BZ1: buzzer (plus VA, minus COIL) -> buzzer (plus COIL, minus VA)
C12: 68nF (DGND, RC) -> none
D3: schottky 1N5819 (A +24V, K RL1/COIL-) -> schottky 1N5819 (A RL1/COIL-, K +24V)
□ □ □ □
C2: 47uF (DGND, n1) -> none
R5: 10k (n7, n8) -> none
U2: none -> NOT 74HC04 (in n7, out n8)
□ □ □ □
→ **What you have to do**
Please reproduce, exactly as they appear above, the lines from the line containing "BZ1: buzzer (plus" up to and including the line containing "D3: schottky 1N5819".

→ **Output of the exercise**
BZ1: buzzer (plus VA, minus COIL) -> buzzer (plus COIL, minus VA)
C12: 68nF (DGND, RC) -> none
D3: schottky 1N5819 (A +24V, K RL1/COIL-) -> schottky 1N5819 (A RL1/COIL-, K +24V)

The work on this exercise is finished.